◆ Written task
Please output exactly the lines from the one containing "black 1x2 brick [284,193,371,301]" through the end of the records below, leaving out any pictures.

Records contained in a dataset

════════════════════

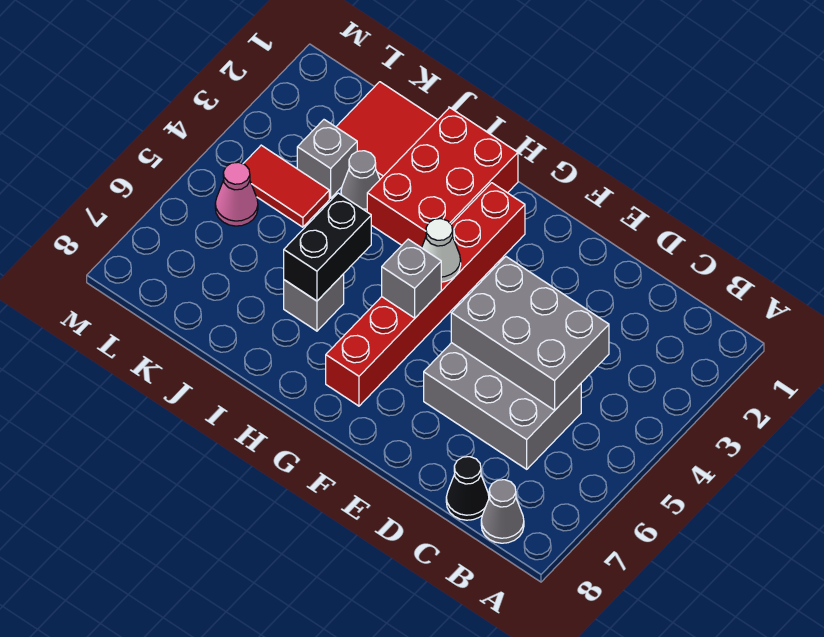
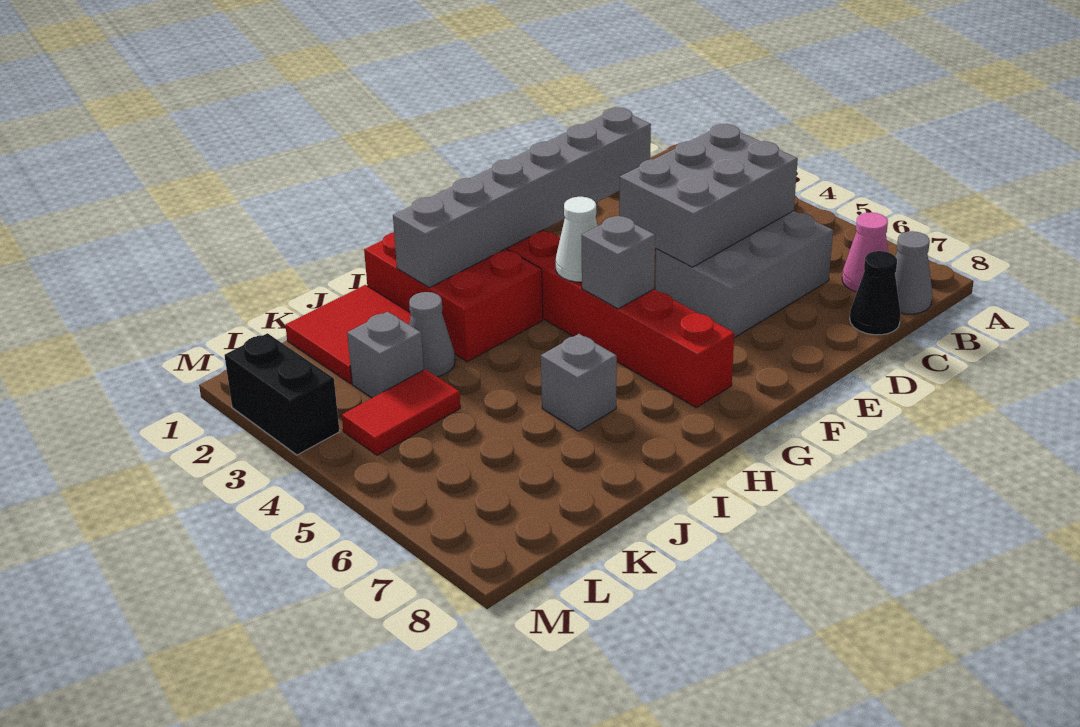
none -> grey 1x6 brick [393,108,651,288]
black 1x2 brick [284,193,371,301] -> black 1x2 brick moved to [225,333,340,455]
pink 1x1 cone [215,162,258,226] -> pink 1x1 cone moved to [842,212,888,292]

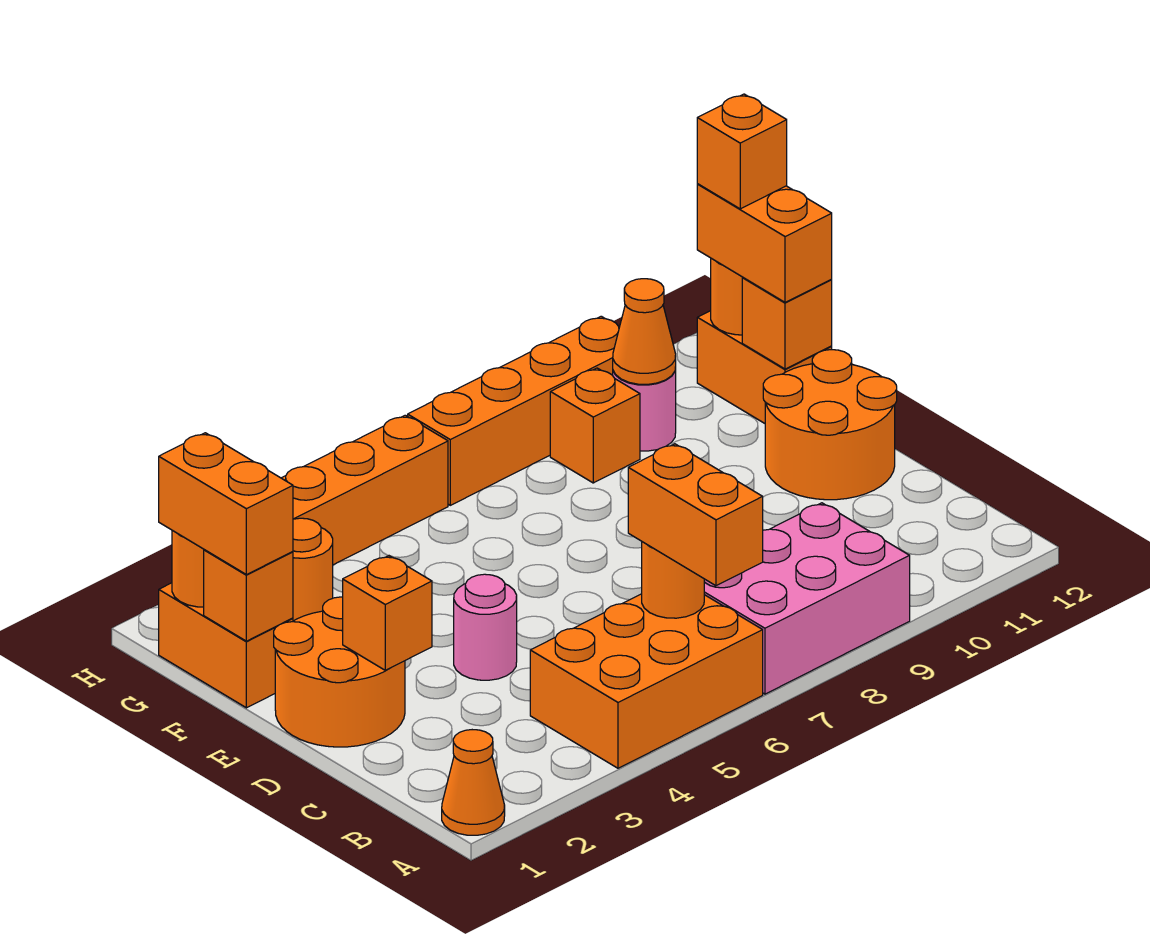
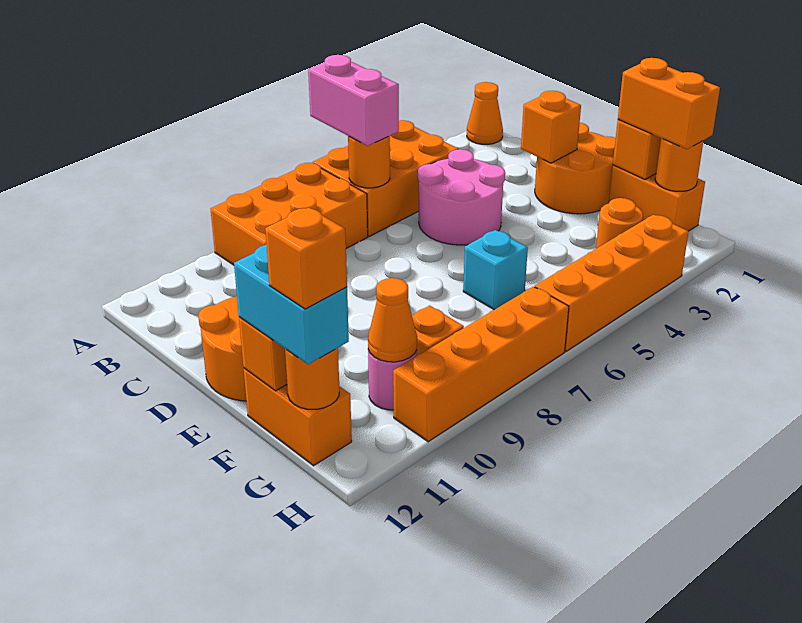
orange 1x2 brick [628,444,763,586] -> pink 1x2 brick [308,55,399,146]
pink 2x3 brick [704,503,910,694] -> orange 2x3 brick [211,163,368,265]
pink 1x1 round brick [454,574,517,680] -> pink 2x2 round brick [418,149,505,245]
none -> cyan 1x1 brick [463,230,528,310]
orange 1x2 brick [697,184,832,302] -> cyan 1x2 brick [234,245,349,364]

════════════════════

◆ Written response
black 1x2 brick [284,193,371,301] -> black 1x2 brick moved to [225,333,340,455]
pink 1x1 cone [215,162,258,226] -> pink 1x1 cone moved to [842,212,888,292]

orange 1x2 brick [628,444,763,586] -> pink 1x2 brick [308,55,399,146]
pink 2x3 brick [704,503,910,694] -> orange 2x3 brick [211,163,368,265]
pink 1x1 round brick [454,574,517,680] -> pink 2x2 round brick [418,149,505,245]
none -> cyan 1x1 brick [463,230,528,310]
orange 1x2 brick [697,184,832,302] -> cyan 1x2 brick [234,245,349,364]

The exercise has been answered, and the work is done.